Aim of the exercise:
Only the lines from the beginning of the data through the one with "pos1: [603, 945]" belong in the answer, each retyped exactly, with pictures left out.

Scene images with change listings
=== Begin Enclosure ===
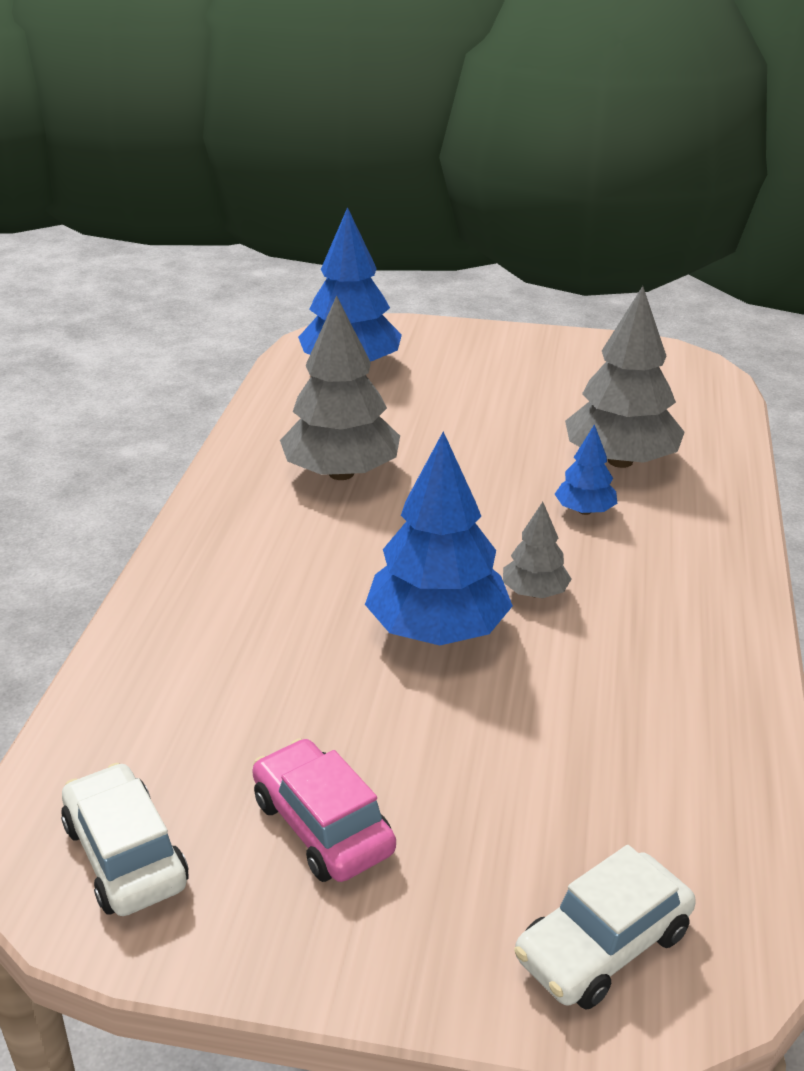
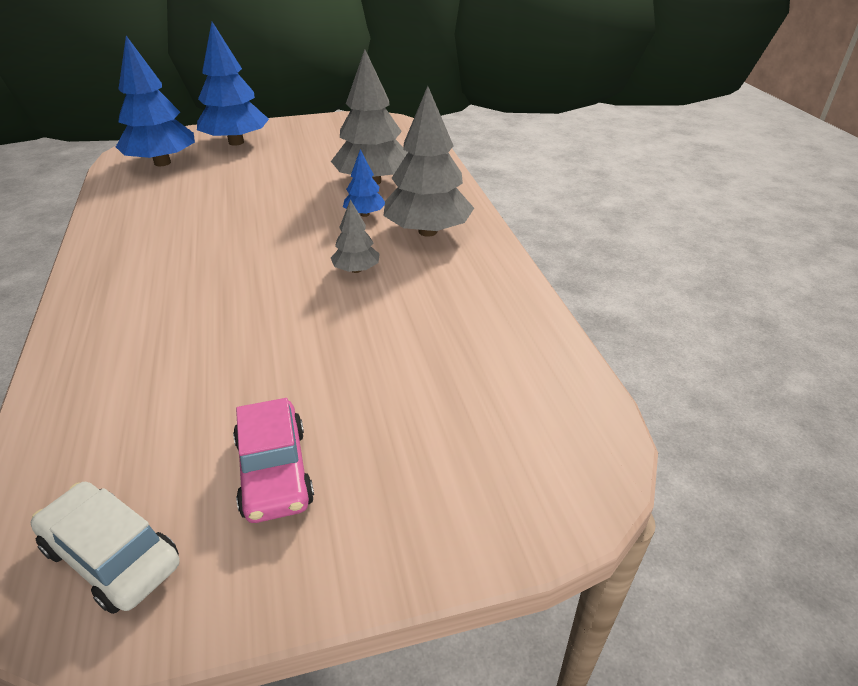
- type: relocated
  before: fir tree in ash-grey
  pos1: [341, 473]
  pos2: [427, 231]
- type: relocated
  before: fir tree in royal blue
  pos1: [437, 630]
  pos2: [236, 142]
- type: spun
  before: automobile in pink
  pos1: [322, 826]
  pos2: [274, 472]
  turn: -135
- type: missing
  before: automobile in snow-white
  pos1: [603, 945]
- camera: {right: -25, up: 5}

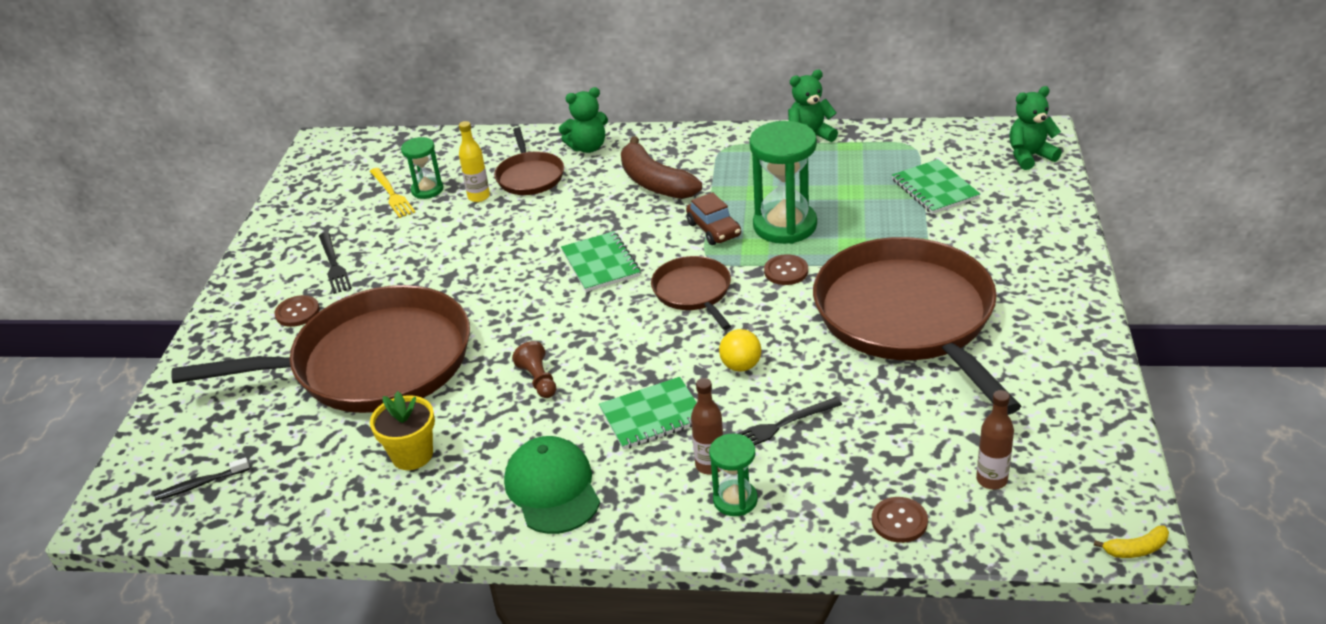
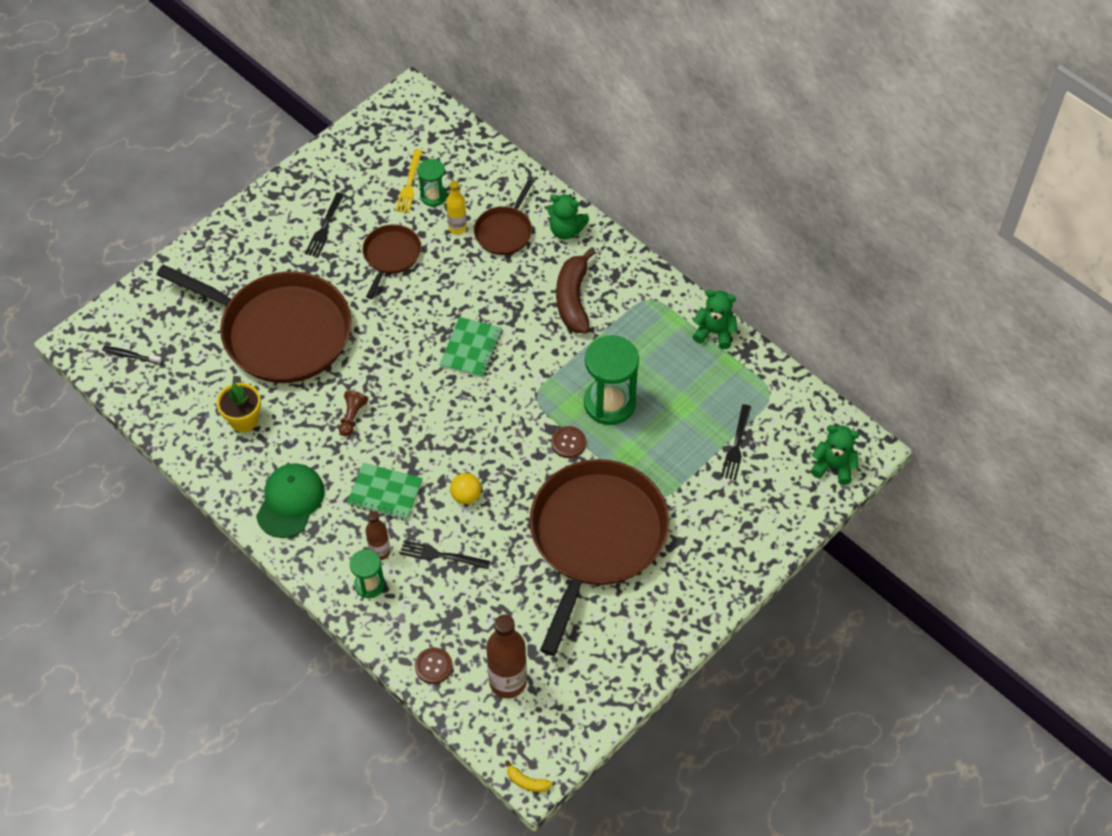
- type: exchanged
  before: notepad in leaf-green
  after: dinner fork in ebony
  pos1: [934, 189]
  pos2: [736, 446]
- type: missing
  before: automobile in brown
  pos1: [714, 229]
- type: relocated
  before: frying pan in brown
  pos1: [693, 292]
  pos2: [391, 256]
- type: missing
  before: button in brown
  pos1: [297, 312]
- type: size
  before: drink bottle in brown
  pos1: [991, 480]
  pos2: [508, 682]
  scale: 1.74
- camera: {right: 35, up: 20}

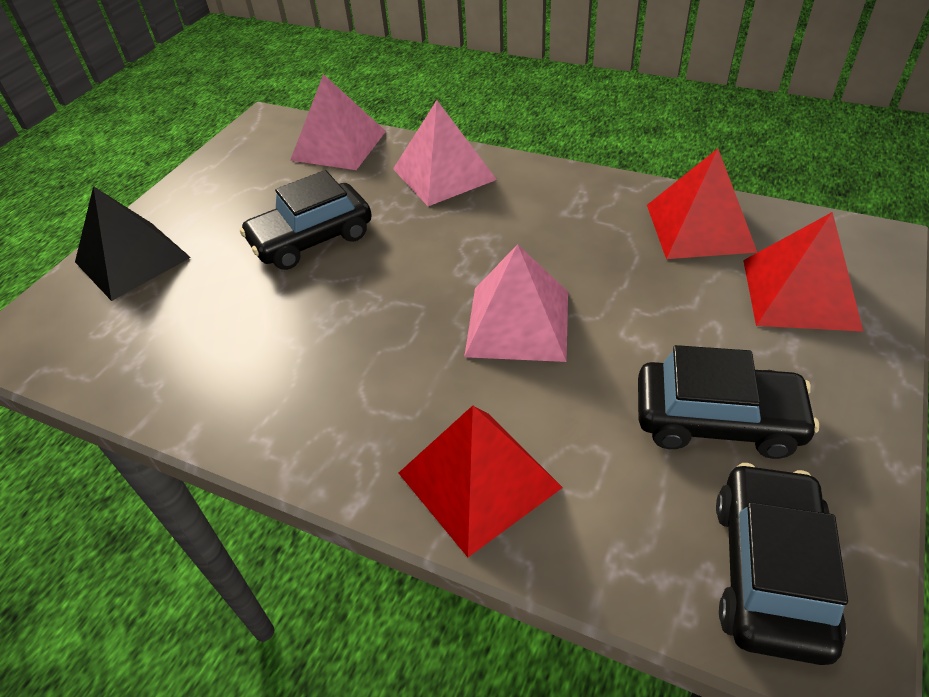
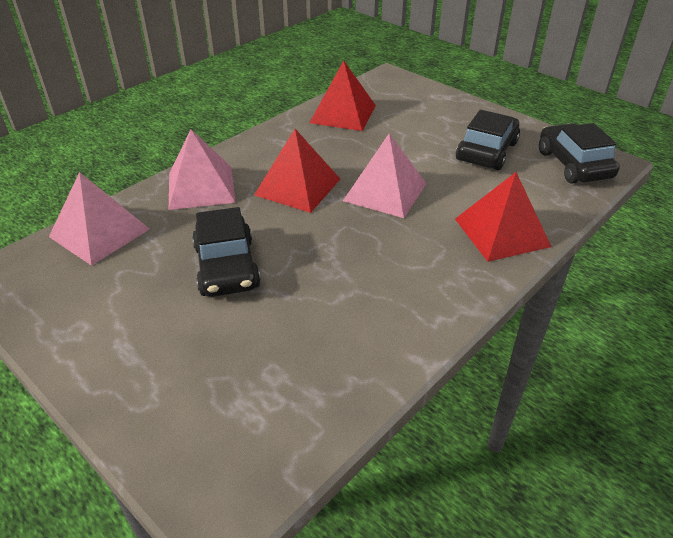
- type: missing
  before: pyramid shape in ebony
  pos1: [132, 259]
- type: relocated
  before: pyramid shape in red
  pos1: [800, 293]
  pos2: [297, 186]
- type: spun
  before: automobile in ebony
  pos1: [770, 572]
  pos2: [573, 164]
  turn: 45
- camera: {right: -75, up: -5}

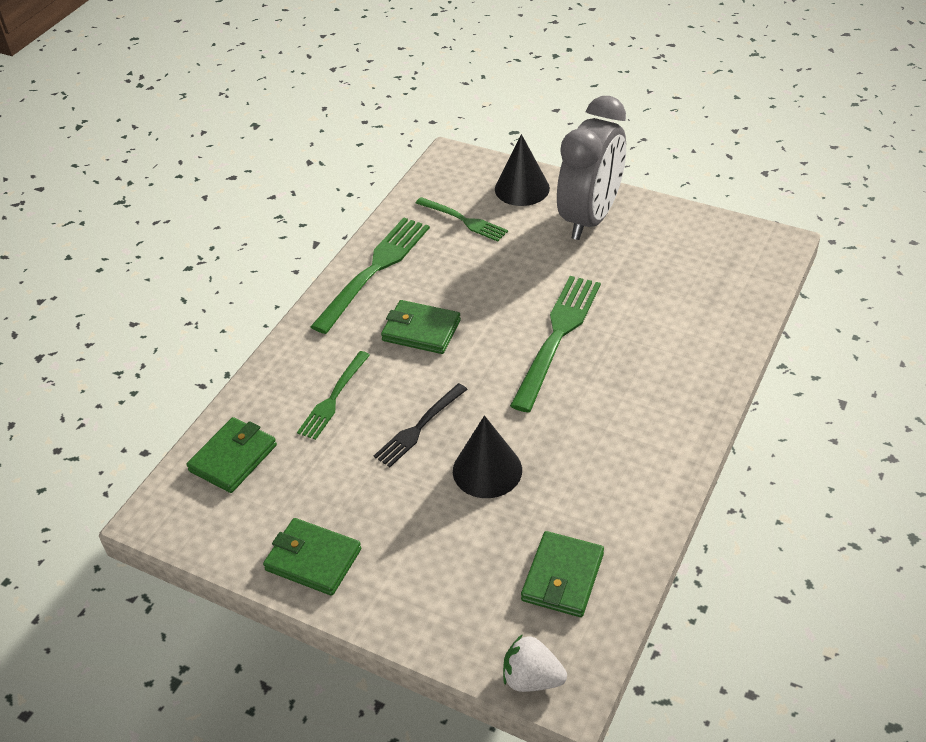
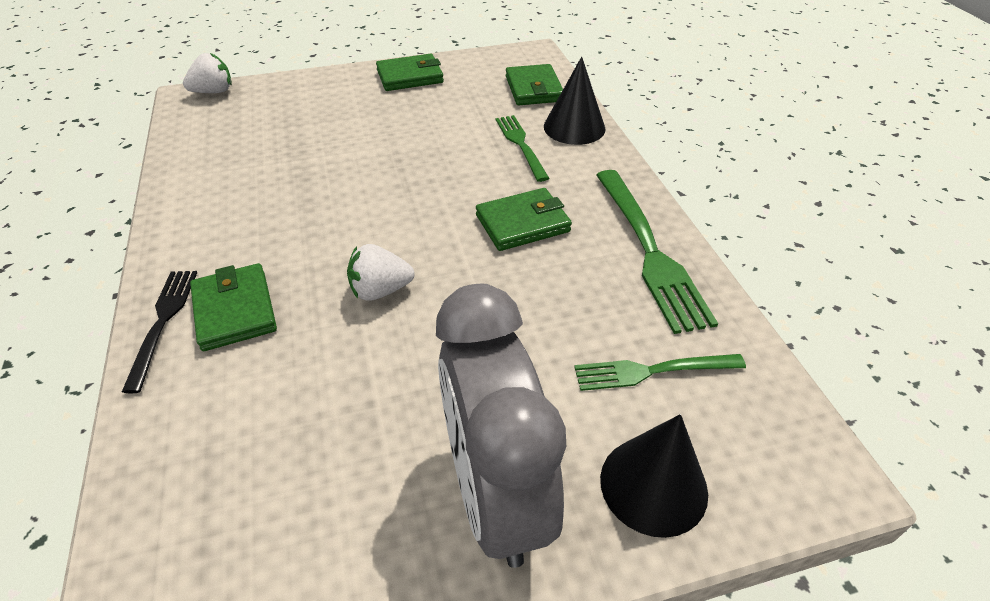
- type: exchanged
  before: dinner fork in leaf-green
  after: toy strawberry in snow-white
  pos1: [557, 336]
  pos2: [380, 290]
- type: relocated
  before: dinner fork in ebony
  pos1: [419, 428]
  pos2: [163, 322]
- type: relocated
  before: cone shape in ebony
  pos1: [487, 470]
  pos2: [574, 127]
- type: relocated
  before: billfold in leaf-green
  pos1: [562, 577]
  pos2: [234, 310]
- camera: {right: 135, up: 0}

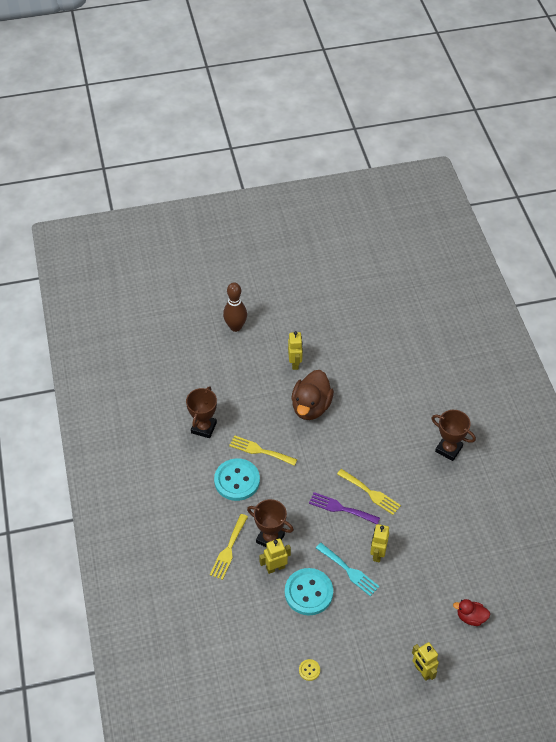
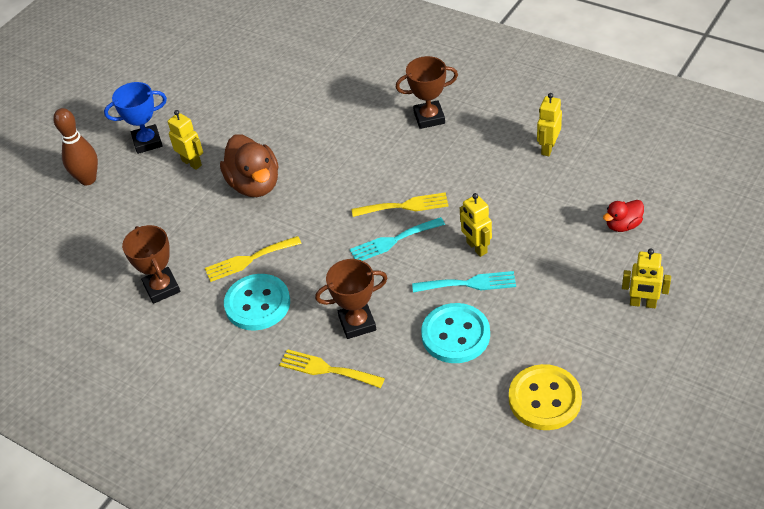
- type: colour
  before: dinner fork in royal purple
  after: dinner fork in aqua
  pos1: [341, 508]
  pos2: [393, 241]
- type: spun
  before: dinner fork in yellow
  pos1: [228, 549]
  pos2: [327, 369]
  turn: 135
- type: relocated
  before: robot in yellow
  pos1: [275, 567]
  pos2: [548, 148]
- type: size
  before: button in yellow
  pos1: [309, 670]
  pos2: [544, 399]
  scale: 2.36
- type: appeared
  after: prize cup in royal blue
  pos2: [147, 142]
- camera: {right: -40, up: -5}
=== End Enclosure ===
Answer to this task:
- type: relocated
  before: fir tree in ash-grey
  pos1: [341, 473]
  pos2: [427, 231]
- type: relocated
  before: fir tree in royal blue
  pos1: [437, 630]
  pos2: [236, 142]
- type: spun
  before: automobile in pink
  pos1: [322, 826]
  pos2: [274, 472]
  turn: -135
- type: missing
  before: automobile in snow-white
  pos1: [603, 945]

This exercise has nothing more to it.